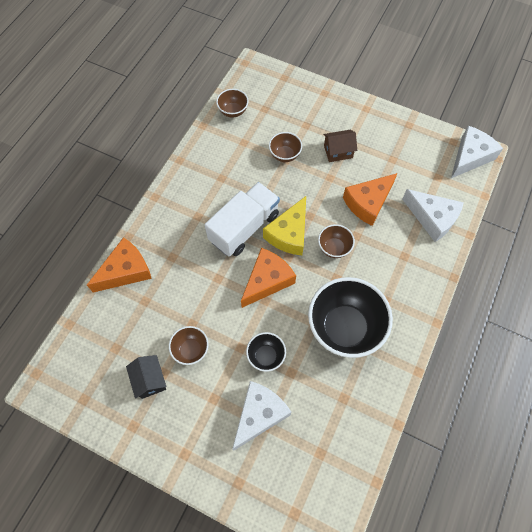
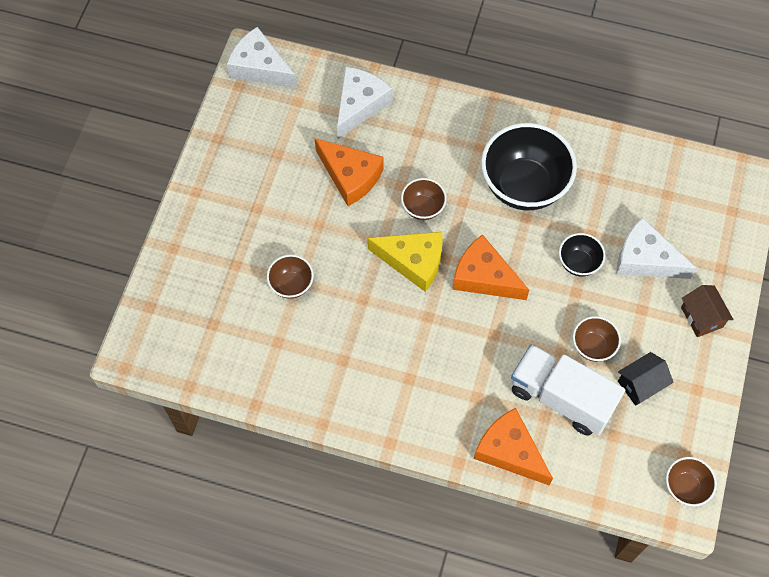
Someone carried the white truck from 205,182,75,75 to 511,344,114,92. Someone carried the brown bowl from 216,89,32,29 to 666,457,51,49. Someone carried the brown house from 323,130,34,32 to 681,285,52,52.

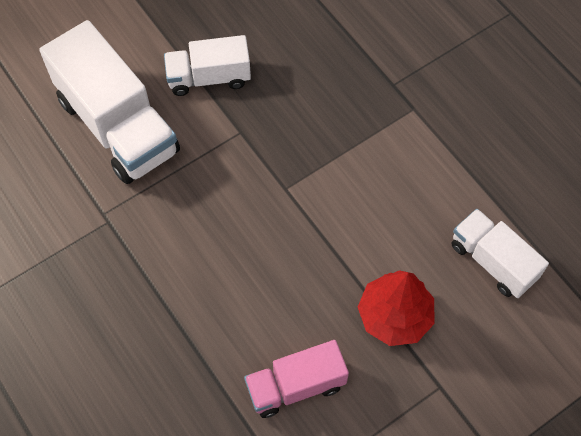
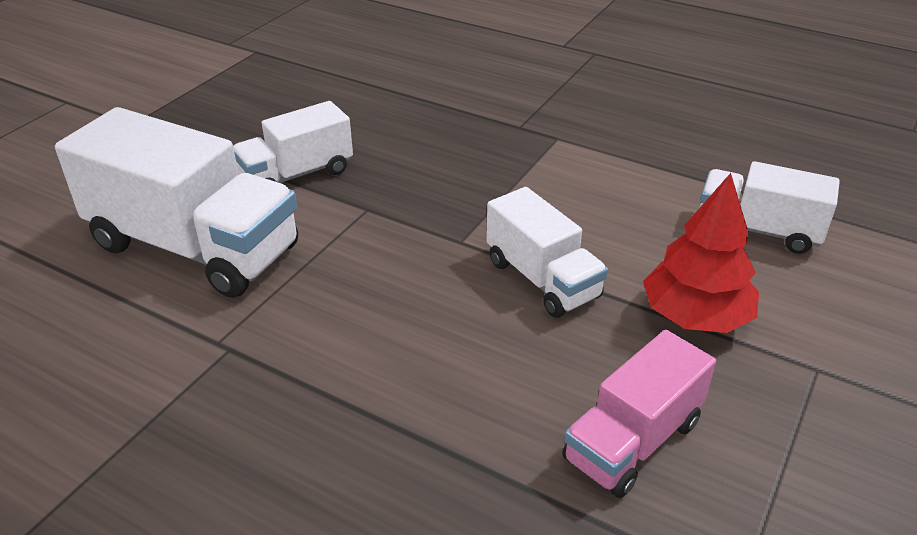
Someone put down the white truck at 486,187,122,131.

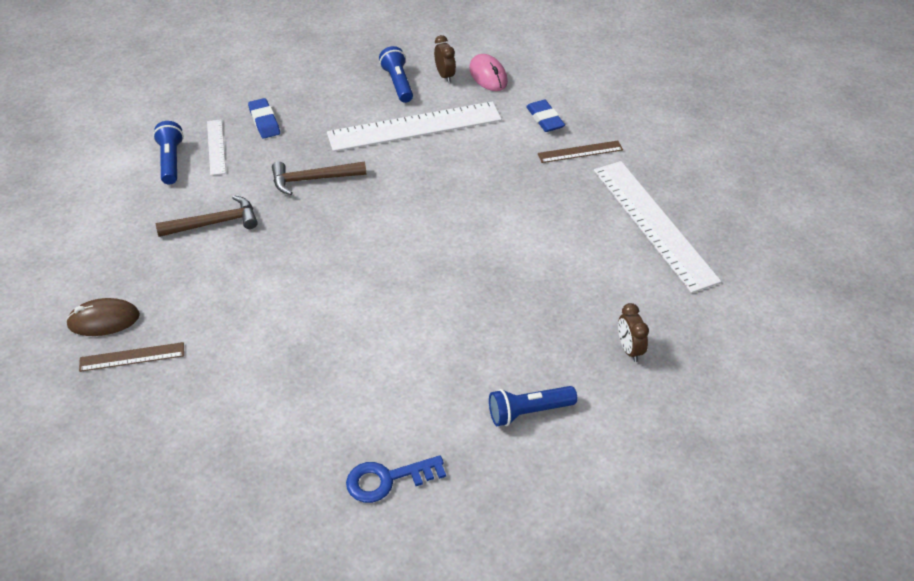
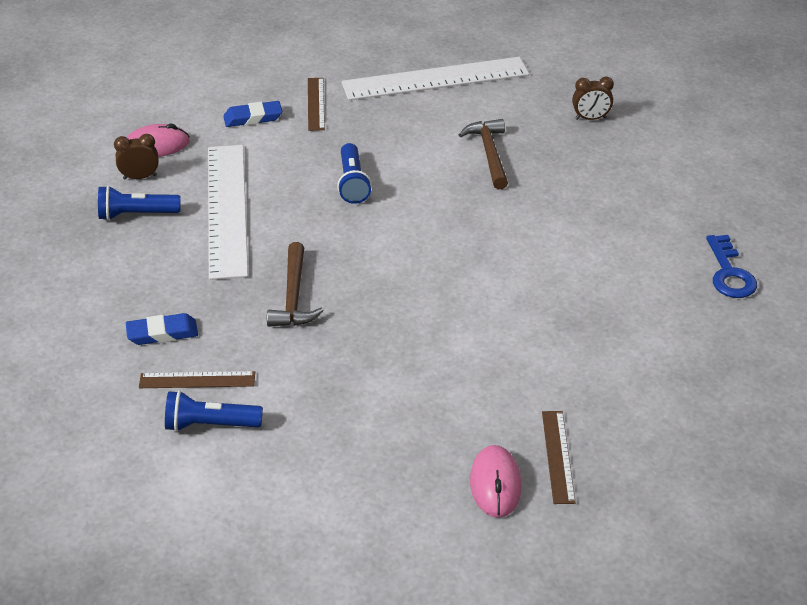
Someone carried the brown hammer from 155,195,103,42 to 459,119,49,70. Someone carried the blue flashlight from 489,386,88,40 to 337,143,35,61. Someone repainted the brown mouse at 66,298,74,38, which became the pink mouse at 470,445,51,73. Someone repainted the white ruler at 207,119,19,56, which became the brown ruler at 139,371,116,17.

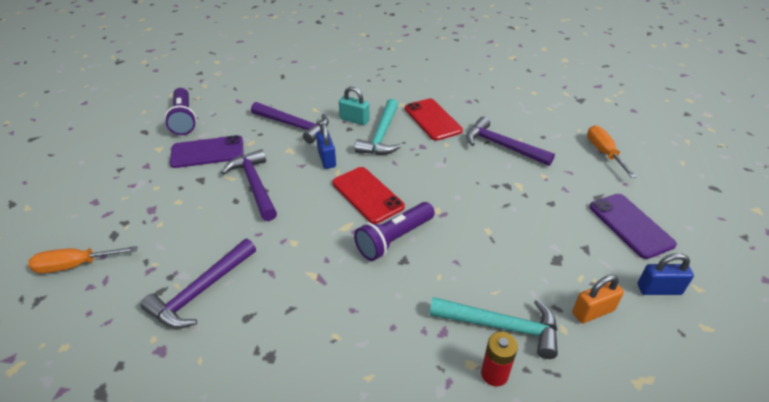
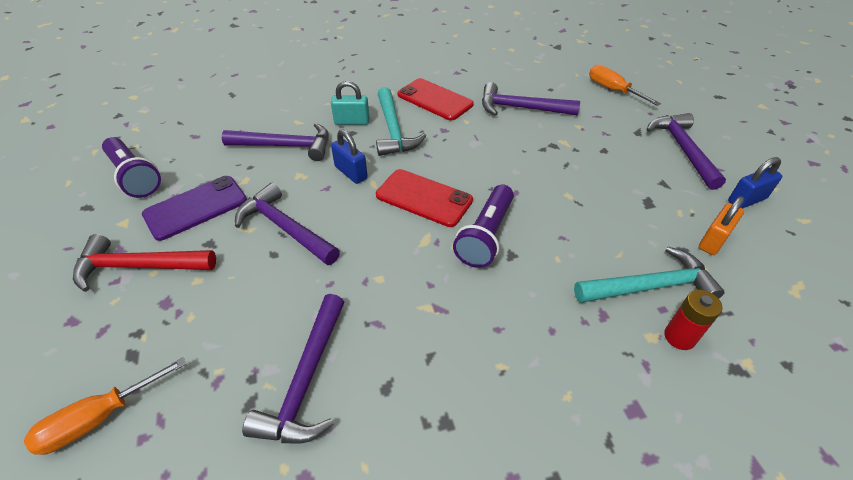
Someone put down the red hammer at 73,234,143,58. Someone swapped the purple phone at 589,194,88,65 for the purple hammer at 646,113,80,77.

Your goal:
Your reply should be one number, namely how many lines of the material contain "brown".

Response:
2